◆ **INSTRUCTIONS TO FOLLOW**:
Check each line of the data below for the word "purple", then extract the ones that have it.

◆ **RECORDS FOR THIS EXERCISE**:
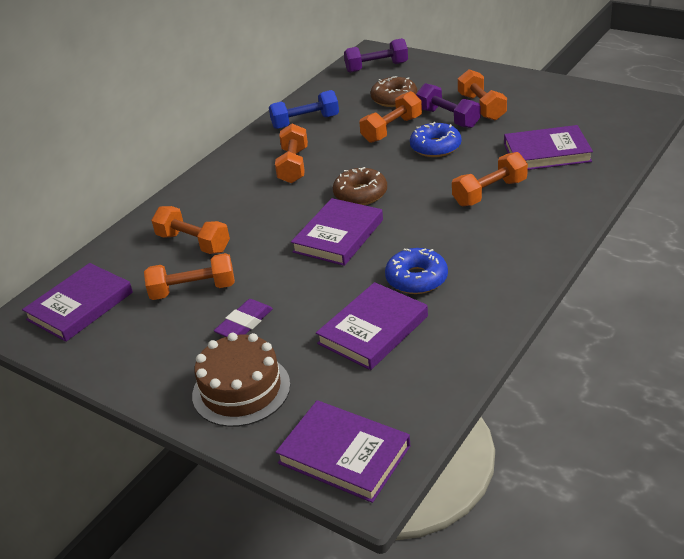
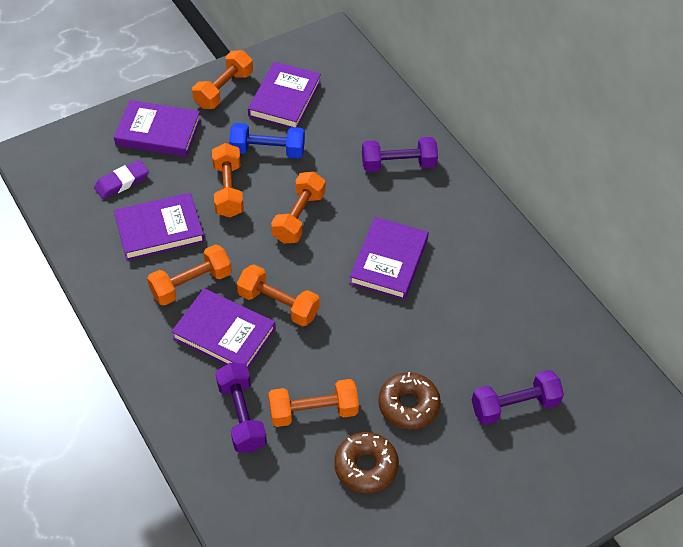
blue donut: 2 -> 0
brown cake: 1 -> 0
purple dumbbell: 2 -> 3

...

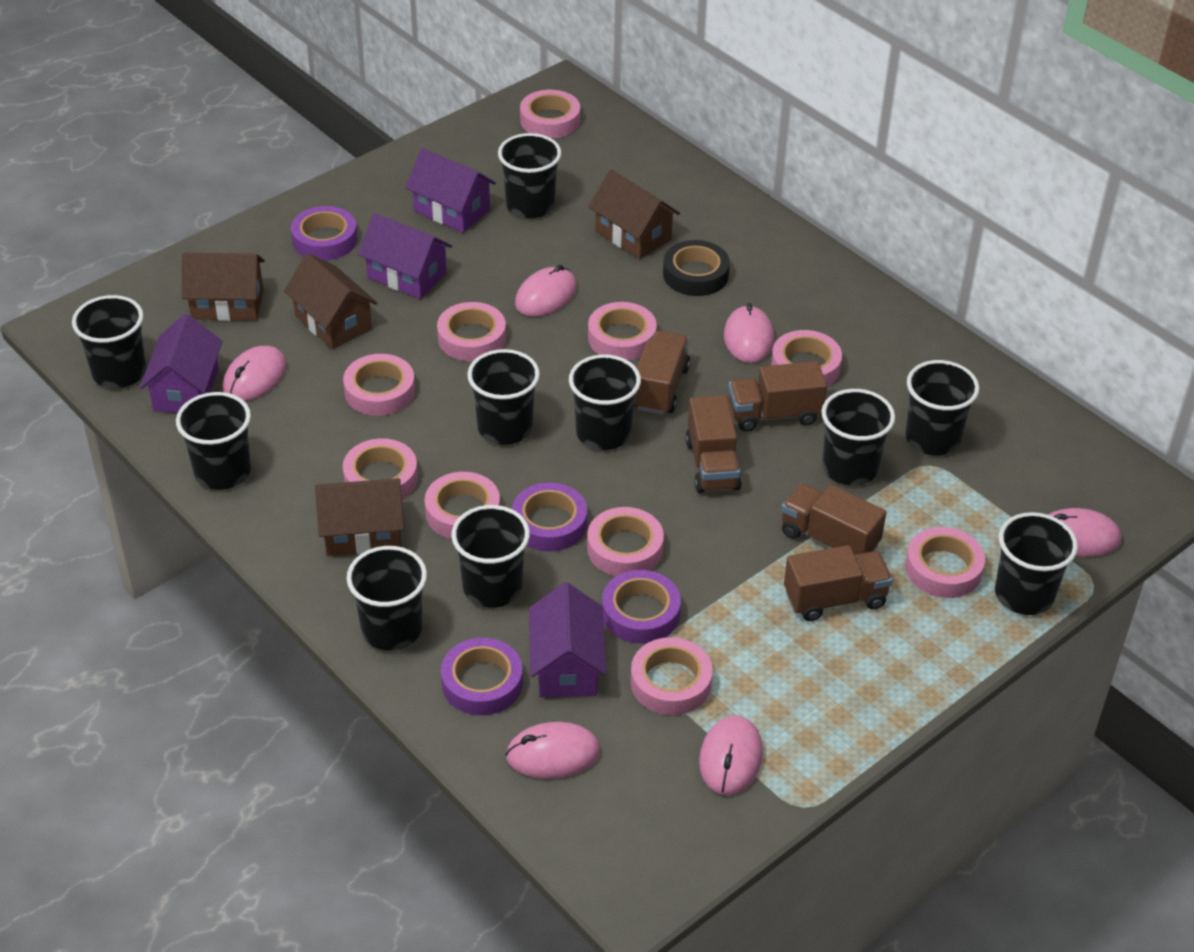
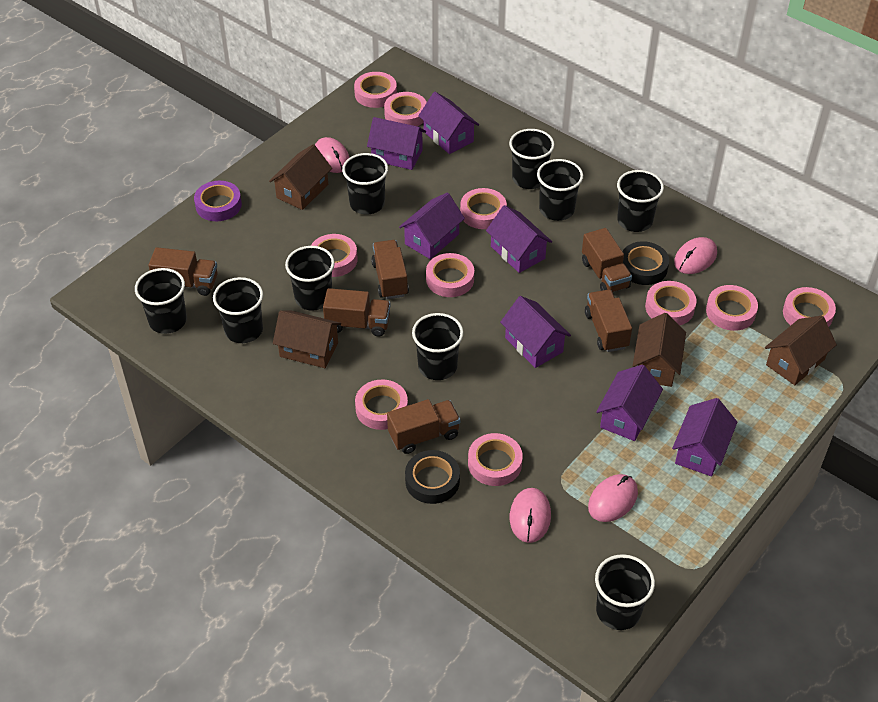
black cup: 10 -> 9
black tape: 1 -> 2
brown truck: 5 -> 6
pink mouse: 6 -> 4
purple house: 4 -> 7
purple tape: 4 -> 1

◆ **TASK RESPONSE**:
purple dumbbell: 2 -> 3
purple house: 4 -> 7
purple tape: 4 -> 1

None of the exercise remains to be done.